- **Work task**
Find the lines holding the string "degrees" in the data, then copy all of them.

(Records Opens)

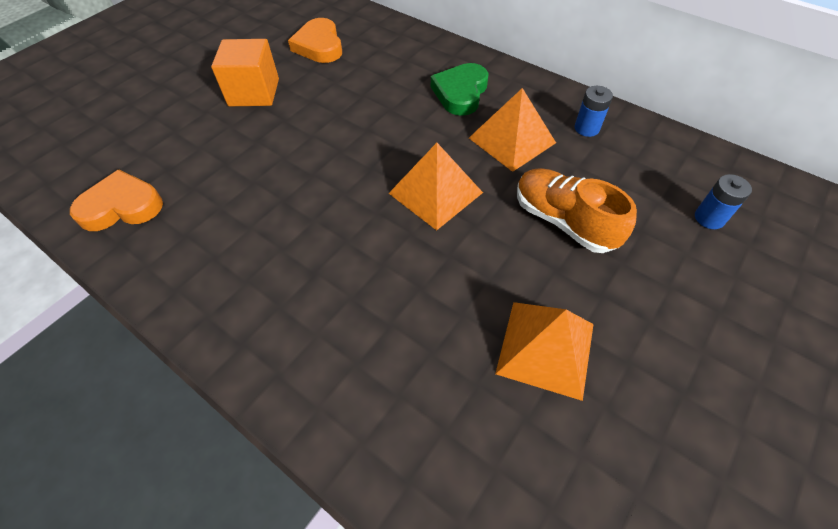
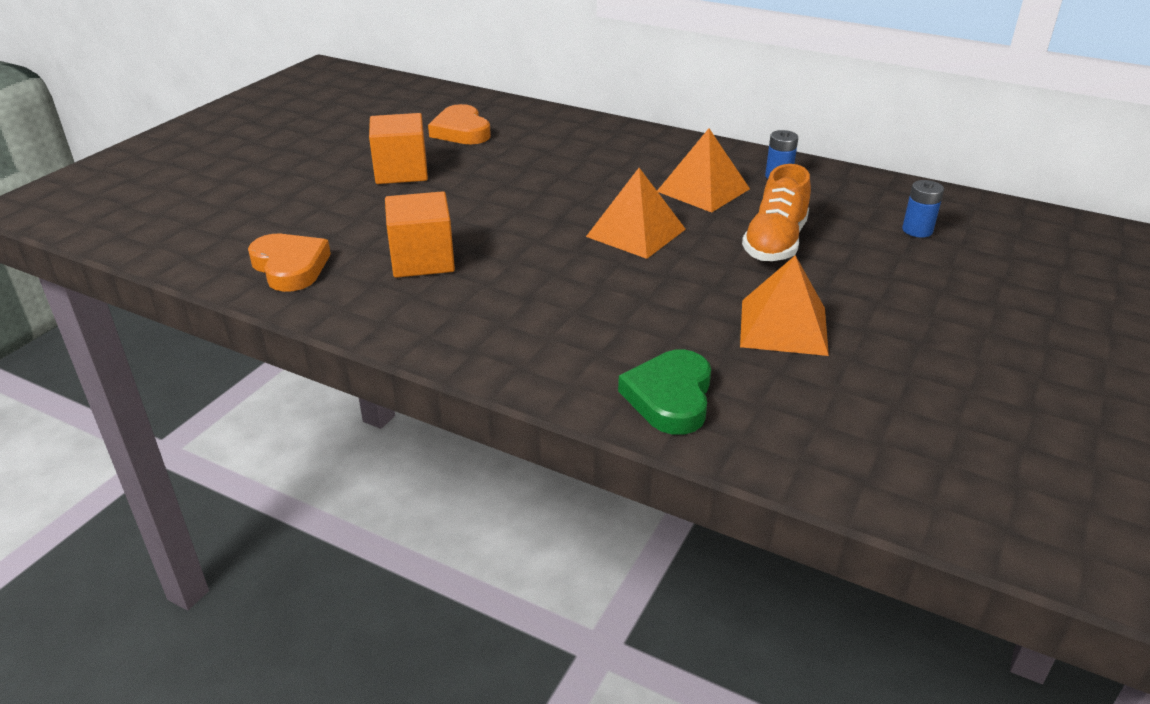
camera: 10 degrees left, 20 degrees down
orange heart [70,170,163,231] -> orange heart turned 75 degrees clockwise [248,234,331,292]
green heart [431,63,488,116] -> green heart moved to [618,350,711,435]
orange shoe [517,168,637,253] -> orange shoe turned 105 degrees counterclockwise [742,164,811,261]
none -> orange cube [385,191,455,278]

(Records Closes)

- **Response for this exercise**
camera: 10 degrees left, 20 degrees down
orange heart [70,170,163,231] -> orange heart turned 75 degrees clockwise [248,234,331,292]
orange shoe [517,168,637,253] -> orange shoe turned 105 degrees counterclockwise [742,164,811,261]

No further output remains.